#### What to produce:
Print nothing but the lines from the start of the listing below through the line that contains "SW1: switch (GND, SIG12)". Do not include the pictures.

#### Records:
****************
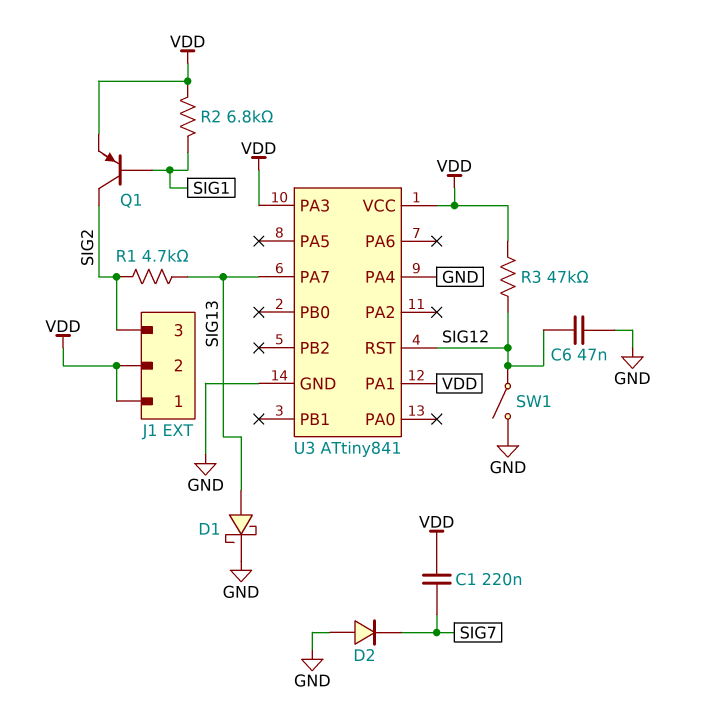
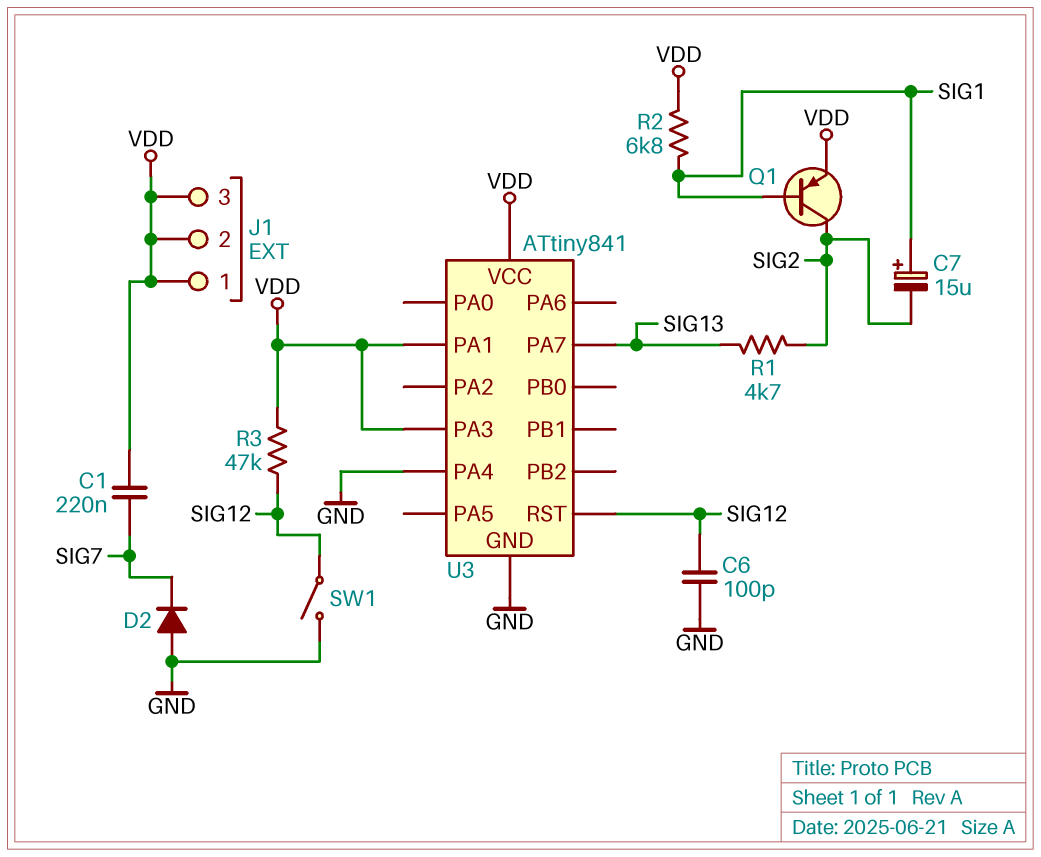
C6: 47nF (GND, SIG12) -> 100pF (GND, SIG12)
C7: none -> 15uF (plus SIG1, minus SIG2)
D1: schottky (A SIG13, K GND) -> none
J1 pin 3: SIG2 -> VDD

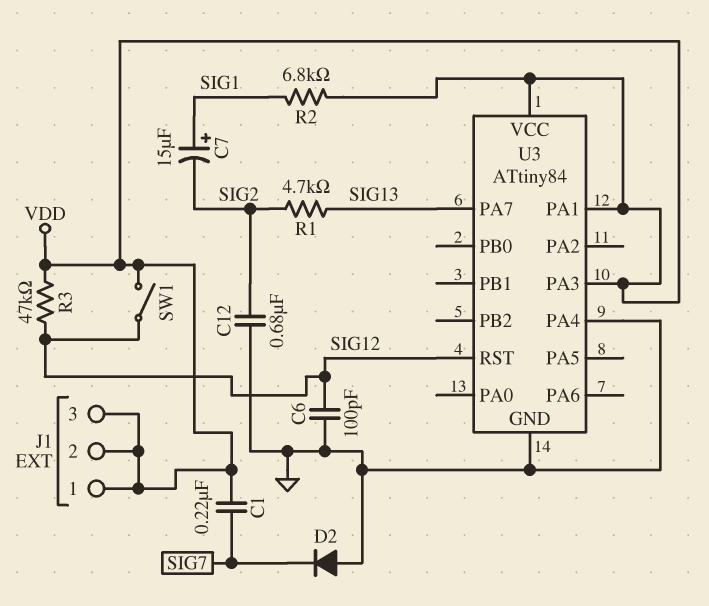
C12: none -> 680nF (GND, SIG2)
Q1: PNP (B SIG1, C SIG2, E VDD) -> none
SW1: switch (GND, SIG12) -> switch (SIG12, VDD)
U3: ATtiny841 -> ATtiny84

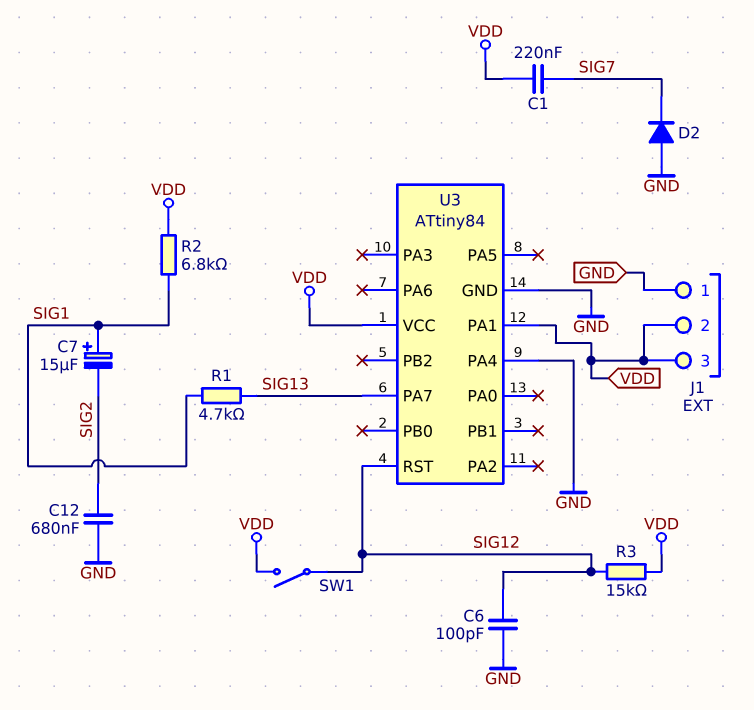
J1 pin 1: VDD -> GND
R1: 4.7k (SIG2, SIG13) -> 4.7k (SIG1, SIG13)
R3: 47k (SIG12, VDD) -> 15k (SIG12, VDD)
U3 pin PA3: VDD -> none

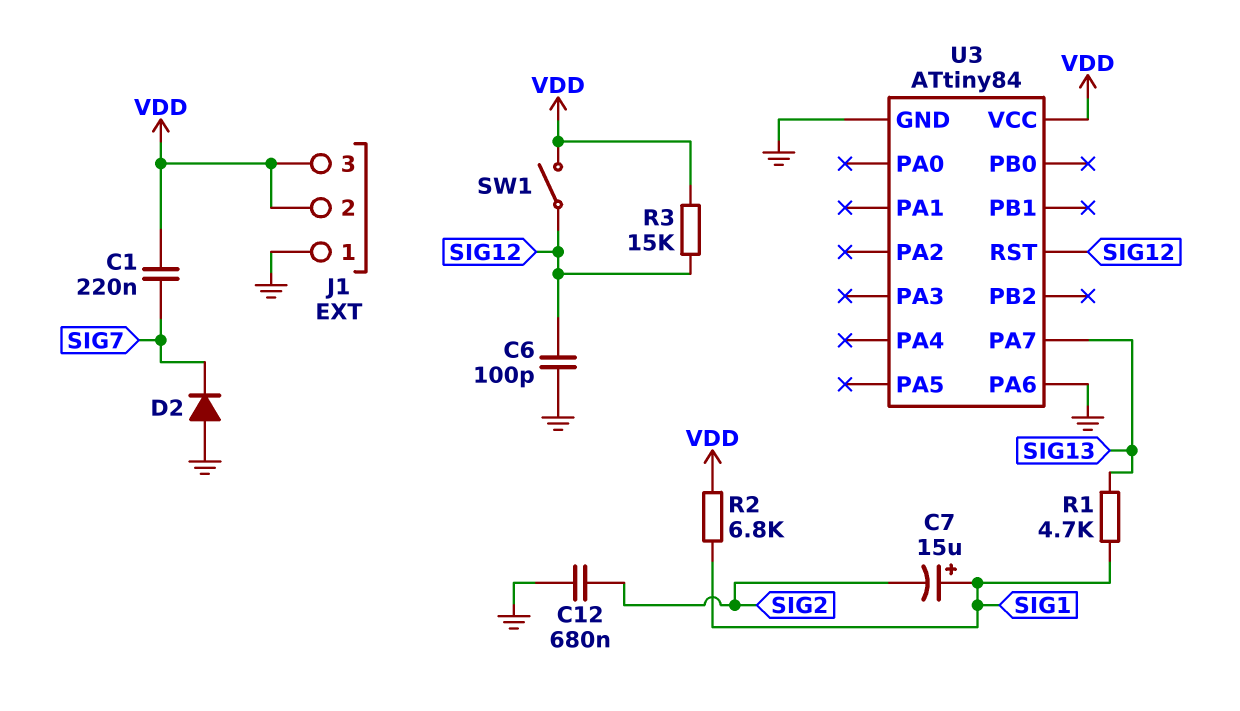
U3 pin PA1: VDD -> none
U3 pin PA4: GND -> none
U3 pin PA6: none -> GND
****************
#### Your response:
C6: 47nF (GND, SIG12) -> 100pF (GND, SIG12)
C7: none -> 15uF (plus SIG1, minus SIG2)
D1: schottky (A SIG13, K GND) -> none
J1 pin 3: SIG2 -> VDD

C12: none -> 680nF (GND, SIG2)
Q1: PNP (B SIG1, C SIG2, E VDD) -> none
SW1: switch (GND, SIG12) -> switch (SIG12, VDD)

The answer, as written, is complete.